[DATASET EXTRACT Boundary: Start]

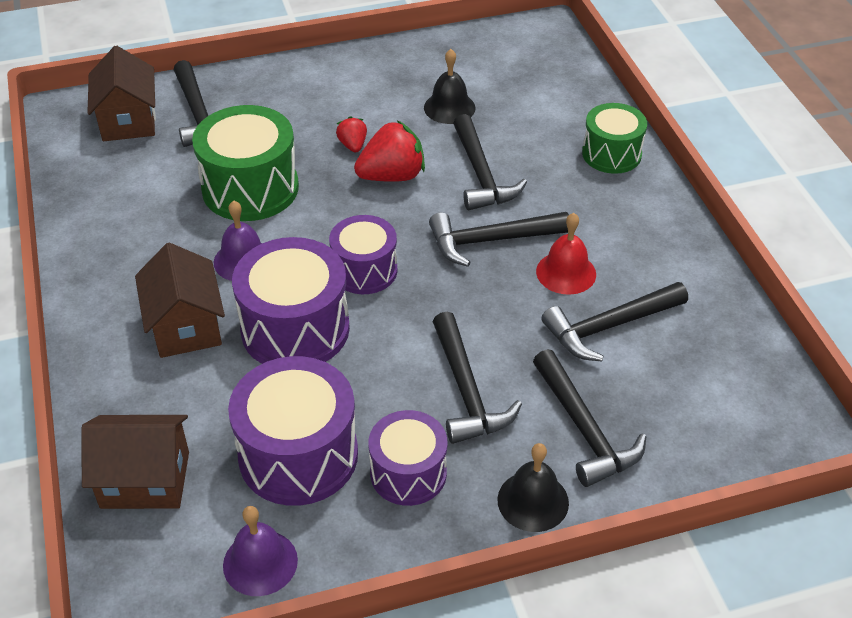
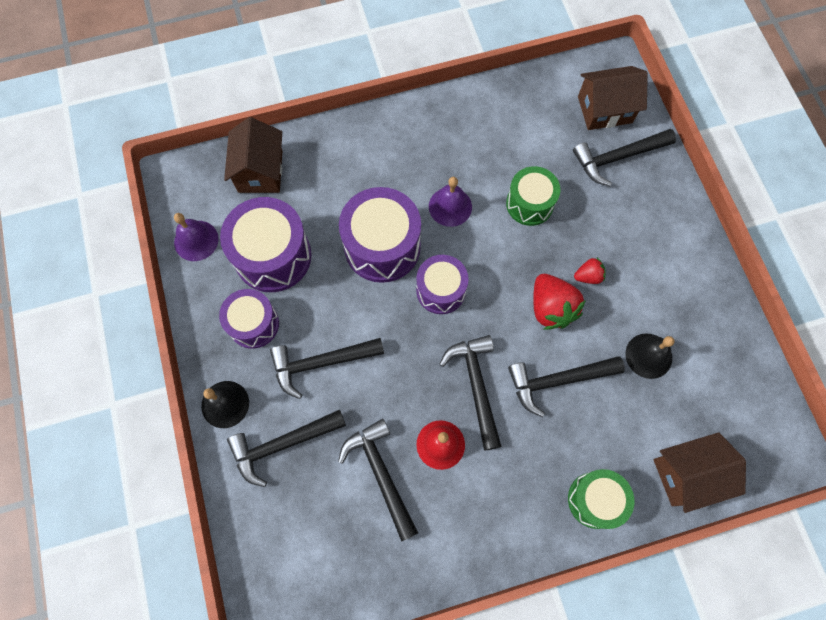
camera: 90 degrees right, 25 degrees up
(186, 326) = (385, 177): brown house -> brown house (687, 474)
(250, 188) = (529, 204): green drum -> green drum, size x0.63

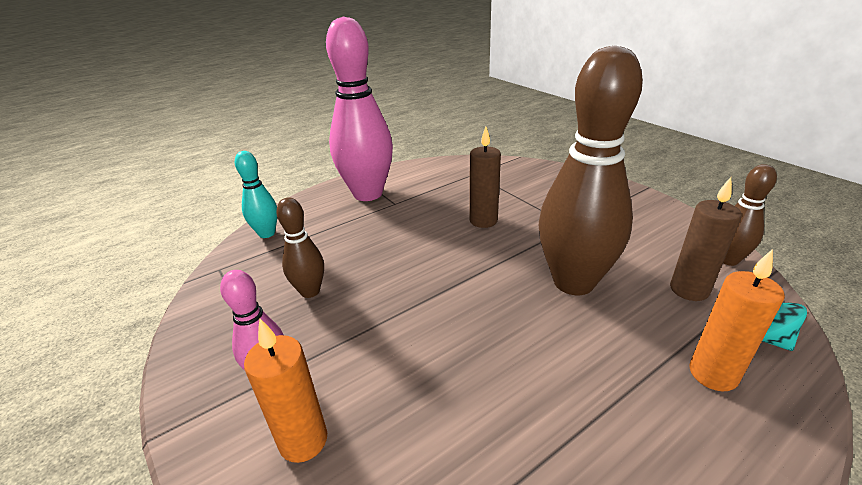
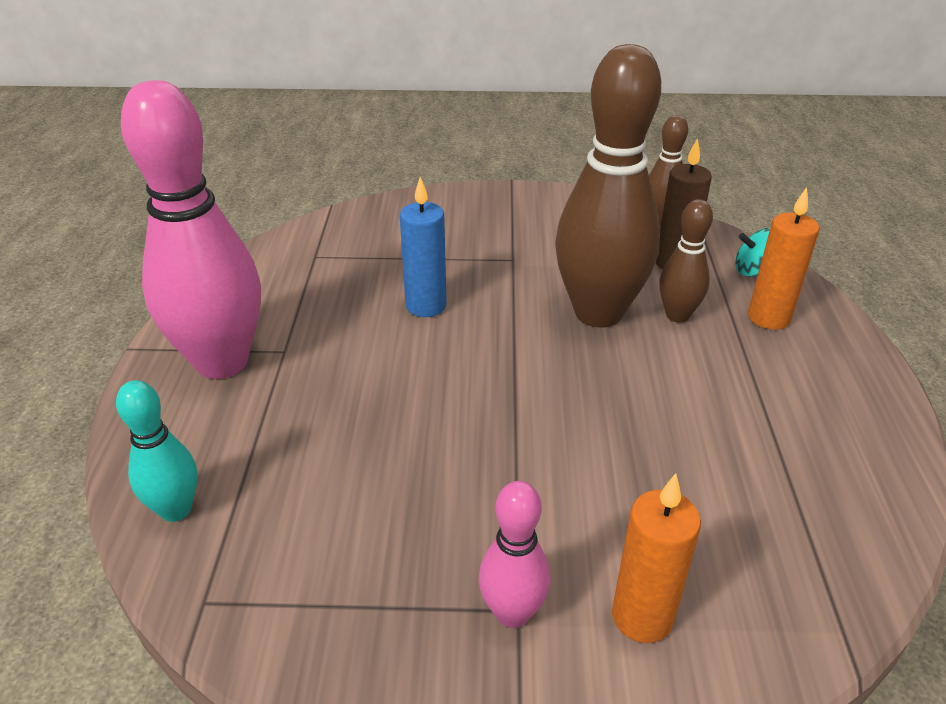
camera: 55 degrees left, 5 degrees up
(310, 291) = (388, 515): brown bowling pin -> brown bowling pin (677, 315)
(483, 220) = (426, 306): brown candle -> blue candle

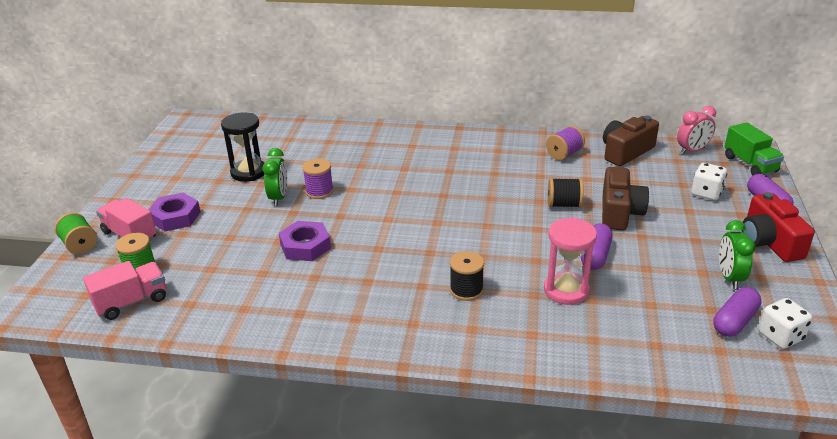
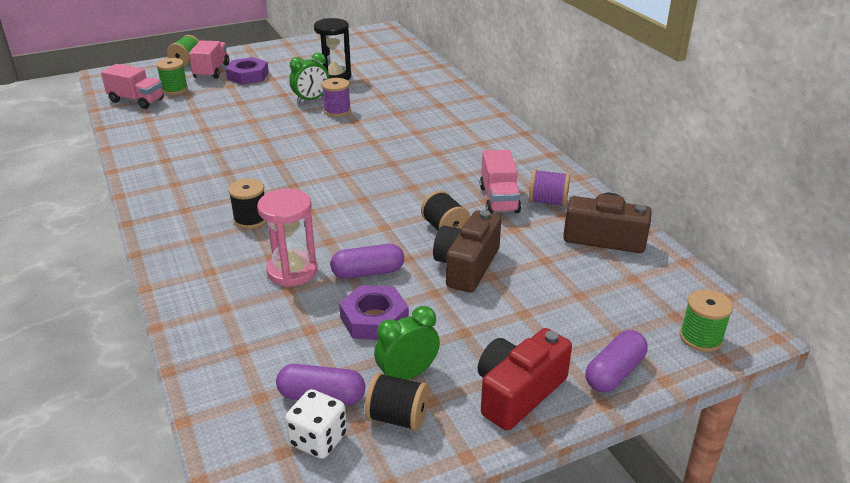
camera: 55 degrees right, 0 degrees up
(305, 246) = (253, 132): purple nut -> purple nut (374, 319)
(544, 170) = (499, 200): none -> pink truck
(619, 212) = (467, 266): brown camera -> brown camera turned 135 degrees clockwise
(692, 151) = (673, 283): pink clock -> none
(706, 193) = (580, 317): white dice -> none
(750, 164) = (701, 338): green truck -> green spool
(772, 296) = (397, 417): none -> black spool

[DATASET EXTRACT Boundary: End]
[DATASET EXTRACT Boundary: Start]

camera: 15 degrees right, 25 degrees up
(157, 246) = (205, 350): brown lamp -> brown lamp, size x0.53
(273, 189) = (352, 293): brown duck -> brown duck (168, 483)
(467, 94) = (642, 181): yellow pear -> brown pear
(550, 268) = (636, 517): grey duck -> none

[DATASET EXTRACT Boundary: End]

# BRIEF
Scan the lines above, and whenever one holds the string "pink", copy it.

# REPLY TO THE EXERCISE
(544, 170) = (499, 200): none -> pink truck
(692, 151) = (673, 283): pink clock -> none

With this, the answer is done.